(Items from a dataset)
=== Begin Enclosure ===

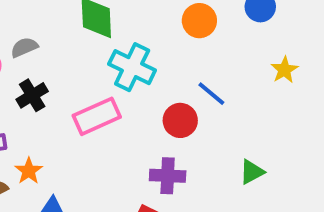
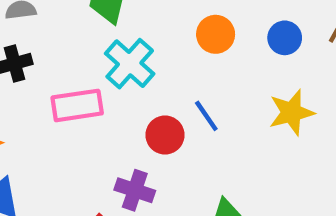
yellow star: (284, 70) -> (291, 112), size x1.5

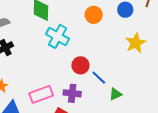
pink rectangle: (77, 105) -> (41, 94), moved
blue line: (206, 116) -> (99, 78), moved

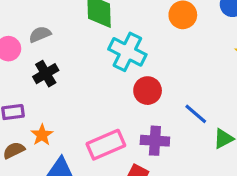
red circle: (80, 65) -> (148, 91), moved

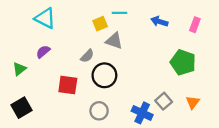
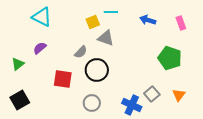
pink rectangle: (195, 25) -> (181, 23), turned -40

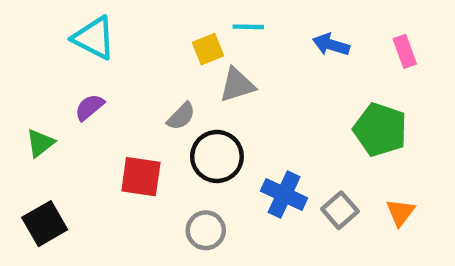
gray triangle: (106, 38) -> (237, 85), turned -36
blue cross: (132, 105) -> (284, 195), moved

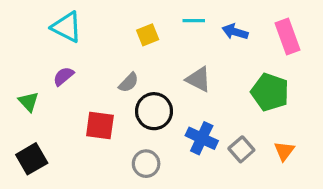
cyan line: (248, 27) -> (194, 21), moved
pink rectangle: (405, 51) -> (287, 37), size x1.5
gray triangle: (237, 85) -> (198, 79), moved, turned 44
green triangle: (40, 143) -> (28, 102), turned -35

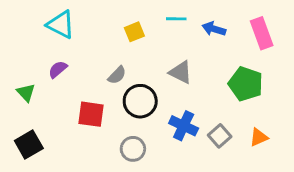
orange triangle: (284, 151) -> (259, 137), turned 30

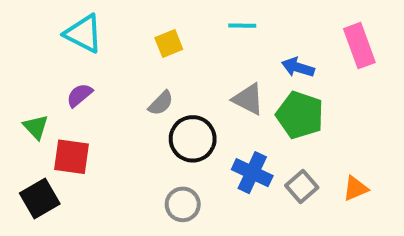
blue arrow: (214, 29) -> (298, 67), moved
yellow square: (134, 32) -> (169, 44), moved
green pentagon: (246, 84) -> (300, 115), moved
red square: (91, 114) -> (71, 157), moved

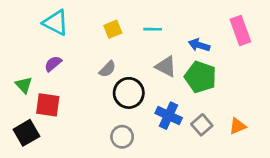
cyan line: (242, 26) -> (153, 29), moved

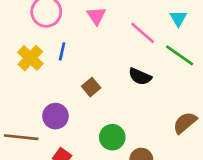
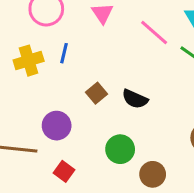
yellow cross: (30, 58) -> (29, 61), turned 30
black semicircle: (140, 76) -> (135, 99), moved

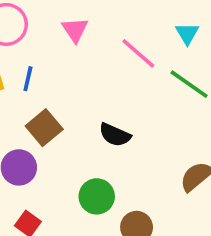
brown square: (96, 93) -> (44, 128), moved, size x1.4

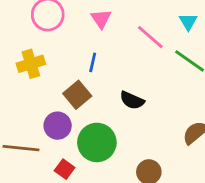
blue line: (28, 79) -> (93, 62), moved
green circle: (97, 196) -> (97, 142), moved, size x1.4

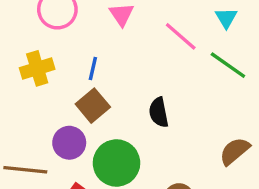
blue line: (93, 62) -> (93, 68), moved
black semicircle: (132, 100) -> (159, 112), turned 55

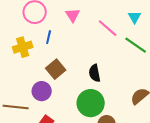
blue line: (93, 68) -> (49, 37), moved
green circle: (116, 163) -> (91, 103), moved

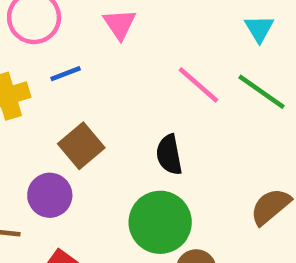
pink line: (108, 28) -> (198, 85), moved
blue line: (49, 37) -> (66, 74), turned 56

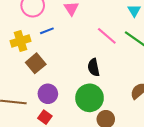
brown square: (81, 146) -> (36, 63), moved
purple circle: (50, 195) -> (48, 94), moved

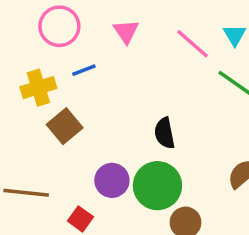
pink line: (107, 36) -> (193, 44), moved
purple circle: (48, 94) -> (112, 180), moved

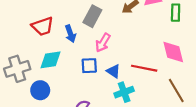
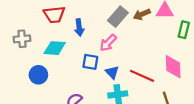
gray rectangle: (92, 16) -> (118, 17), moved
gray cross: (17, 69) -> (22, 39), moved, size x0.7

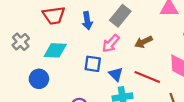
brown arrow: (142, 14) -> (144, 42), moved
blue arrow: (79, 27) -> (87, 21), moved
gray cross: (22, 39) -> (21, 42), turned -35

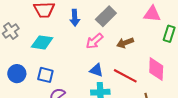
blue square: (93, 64) -> (45, 75), moved
blue triangle: (116, 74) -> (96, 70), turned -32
blue circle: (39, 79) -> (17, 74), moved

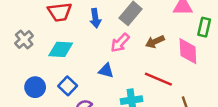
pink diamond: (156, 69) -> (188, 51), moved
blue triangle: (96, 70) -> (106, 71), moved
blue square: (45, 75) -> (68, 86), turned 35

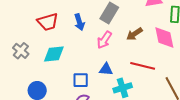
blue triangle: (106, 71) -> (106, 69), moved
blue square: (68, 86) -> (81, 80), moved, turned -35

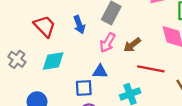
red trapezoid: (48, 22) -> (45, 26), turned -115
brown arrow: (134, 34) -> (132, 45), moved
blue triangle: (106, 69) -> (100, 72), moved

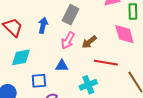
blue arrow: (79, 25) -> (43, 25), turned -147
blue square: (84, 88) -> (39, 81), moved

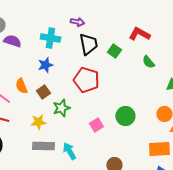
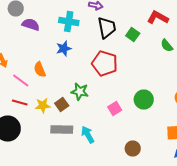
brown square: (43, 92) -> (62, 104), moved
green star: (61, 108) -> (80, 92), turned 30
yellow star: (38, 122) -> (43, 106), moved

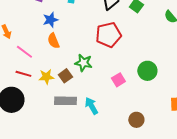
blue star: (64, 48) -> (50, 20), moved
red pentagon: (105, 64) -> (108, 35), turned -30
orange semicircle: (40, 70) -> (53, 41), moved

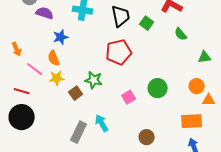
orange semicircle: (53, 41) -> (54, 58), moved
red line: (23, 74) -> (22, 91), moved
yellow star: (46, 77) -> (57, 78), moved
gray rectangle: (65, 101) -> (79, 132), moved, turned -65

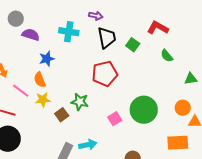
green circle: (158, 88) -> (144, 110), size x1.4
cyan arrow: (102, 123) -> (88, 145), turned 108

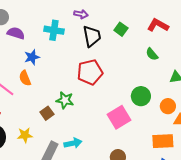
red L-shape: (158, 28) -> (158, 25), moved
green square: (133, 45) -> (121, 29), moved
yellow star: (43, 100) -> (25, 135), moved
green circle: (144, 110) -> (141, 96), moved, size x0.7
pink square: (115, 119) -> (119, 117), moved, size x1.6

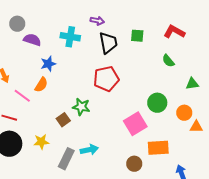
green square: (121, 29) -> (137, 36), turned -32
orange semicircle: (25, 78) -> (41, 85), turned -126
orange rectangle: (163, 141) -> (158, 148), moved

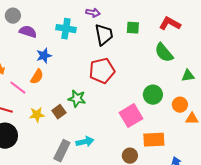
green semicircle: (168, 61) -> (164, 53), size x1.5
yellow star: (41, 142) -> (37, 115), moved

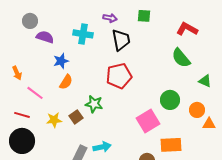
green square: (133, 28) -> (144, 16), moved
green triangle: (188, 76) -> (205, 81), turned 32
orange semicircle: (37, 77) -> (66, 82), moved

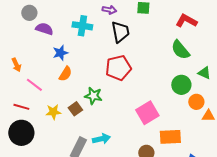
green circle: (170, 100) -> (181, 85), moved

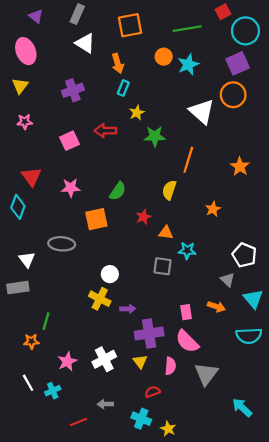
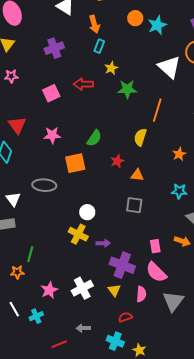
cyan star: (187, 251) -> (179, 191), moved
purple cross: (149, 333) -> (122, 265), turned 30

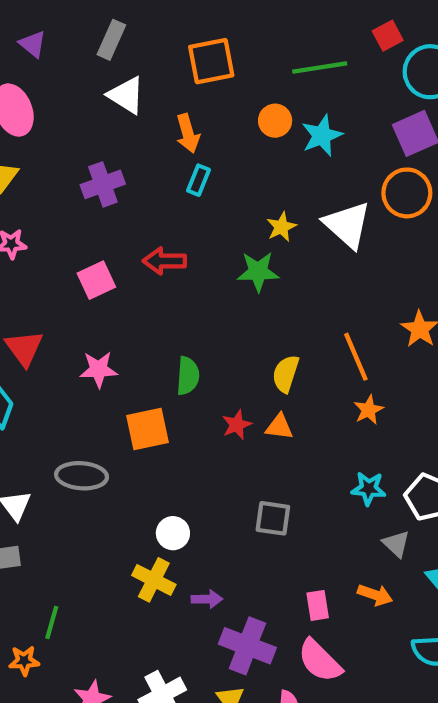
yellow star: (111, 68) -> (281, 227), moved
orange line: (157, 110) -> (356, 357), moved, turned -40
green semicircle: (94, 138) -> (188, 376), turned -30
orange triangle: (137, 175) -> (279, 427), moved

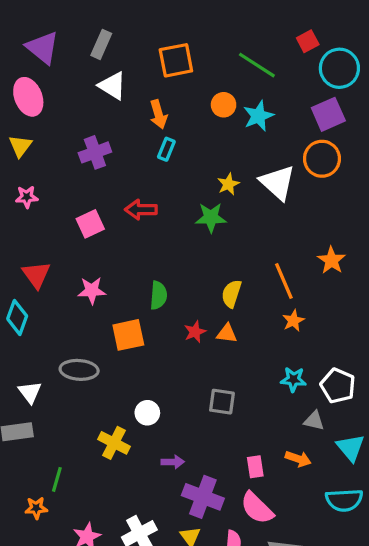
purple triangle: (33, 44) -> (43, 48), size x1.6
green line: (320, 67) -> (257, 65), turned 42
gray triangle: (396, 544) -> (314, 421), turned -30
yellow cross: (154, 580) -> (114, 443), moved

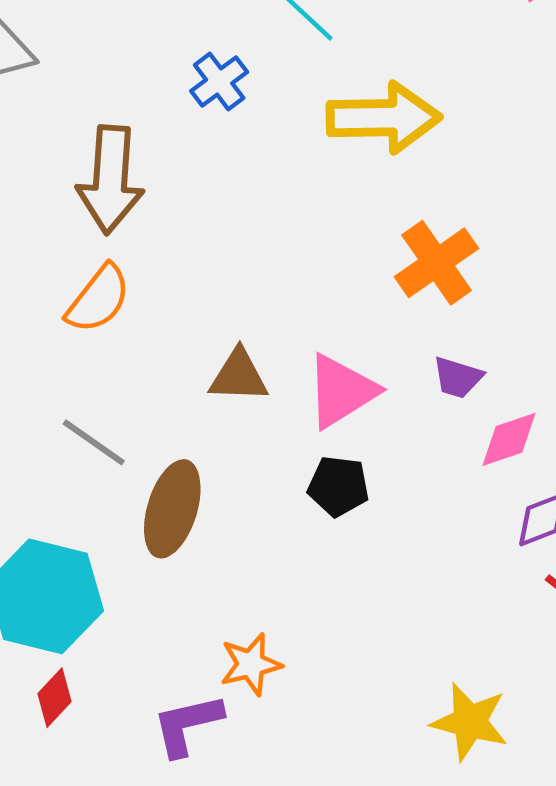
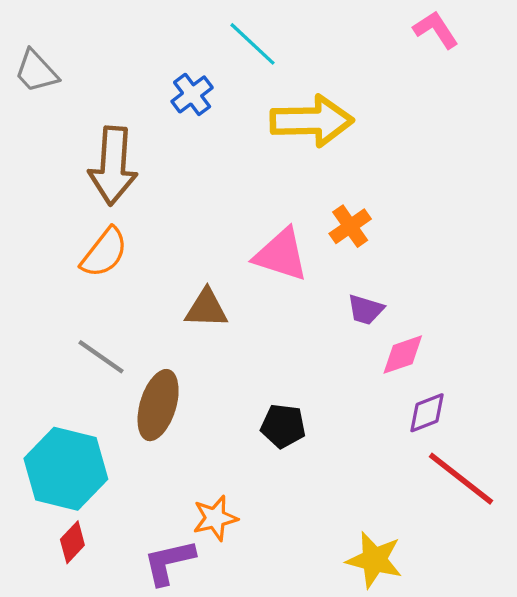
orange cross: (437, 263) -> (350, 226), size x0.7
pink triangle: (341, 391) -> (281, 255), moved, turned 50
black pentagon: (338, 486) -> (283, 426), moved

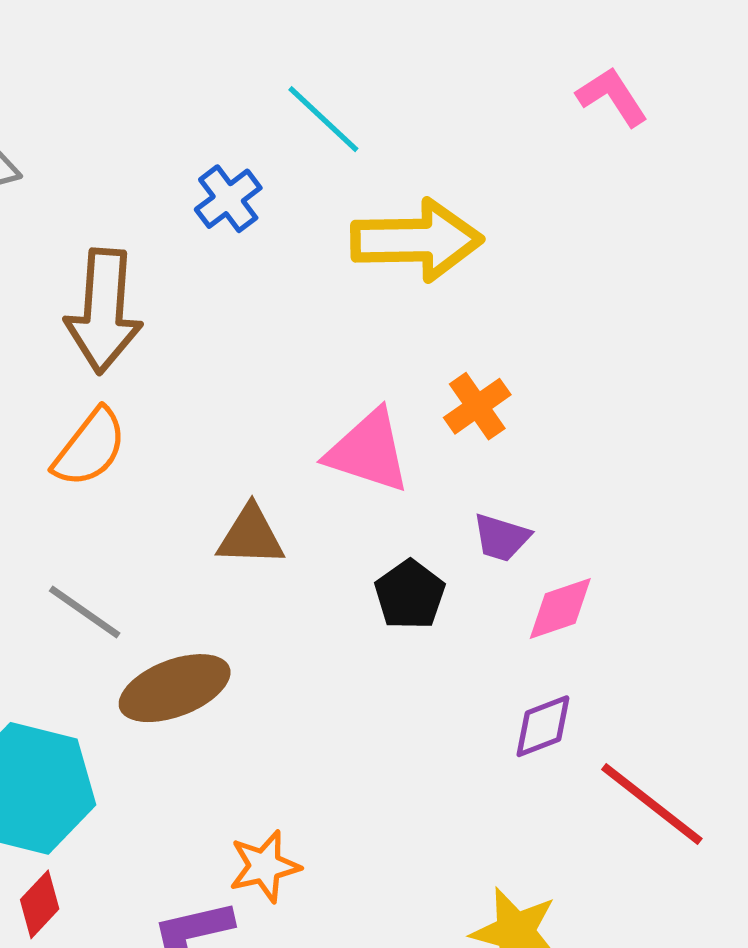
brown ellipse: (158, 405) -> (175, 688), turned 52
purple diamond: (427, 413) -> (543, 726), moved
black pentagon: (283, 426) -> (410, 595), moved, turned 30

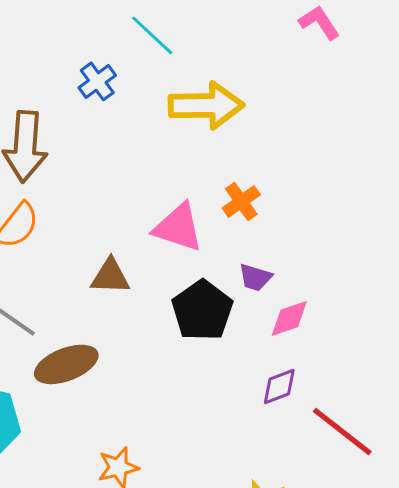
black pentagon: (410, 595) -> (202, 310), size x1.5

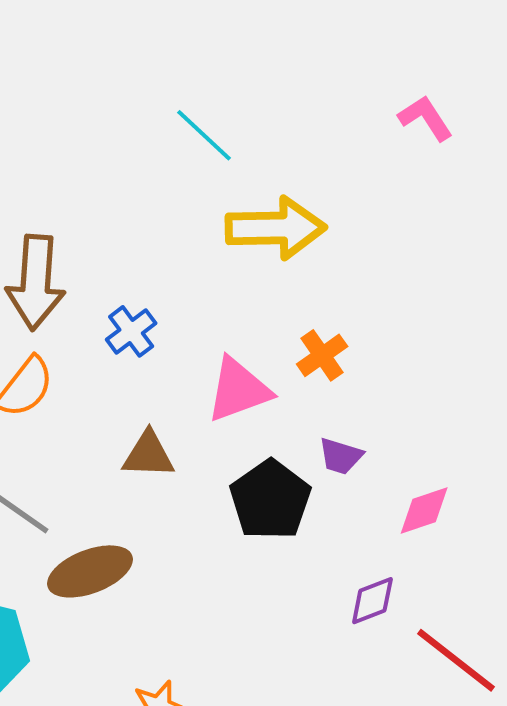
blue cross: (97, 81) -> (131, 331), moved
pink triangle: (178, 227) -> (239, 390), turned -38
pink diamond: (289, 318) -> (424, 510), moved

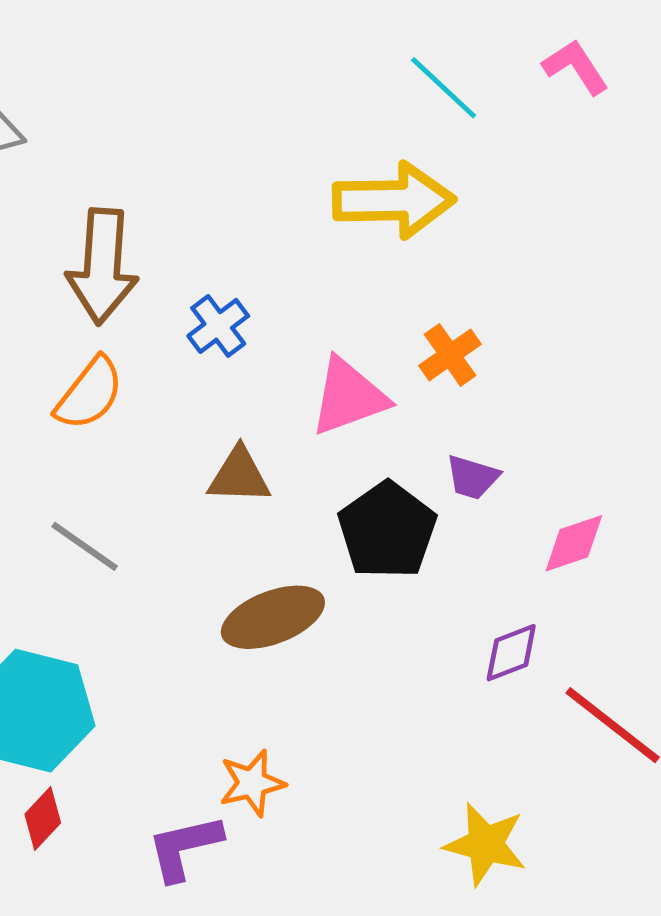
cyan line: (204, 135) -> (444, 88), moved
brown ellipse: (90, 571) -> (273, 617), moved

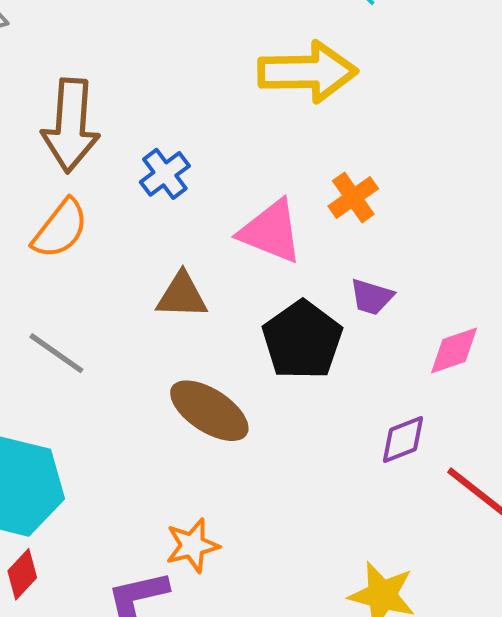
pink triangle: (349, 397) -> (271, 231), turned 42
brown ellipse: (273, 617) -> (209, 411), turned 54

=== End Enclosure ===

* [JOB]
After identifying the lines above that contain "pentagon", copy each one.

* [SOLUTION FOR THIS PROBLEM]
green pentagon: (246, 84) -> (300, 115), moved
red pentagon: (105, 64) -> (108, 35), turned -30
black pentagon: (338, 486) -> (283, 426), moved
black pentagon: (283, 426) -> (410, 595), moved, turned 30
black pentagon: (410, 595) -> (202, 310), size x1.5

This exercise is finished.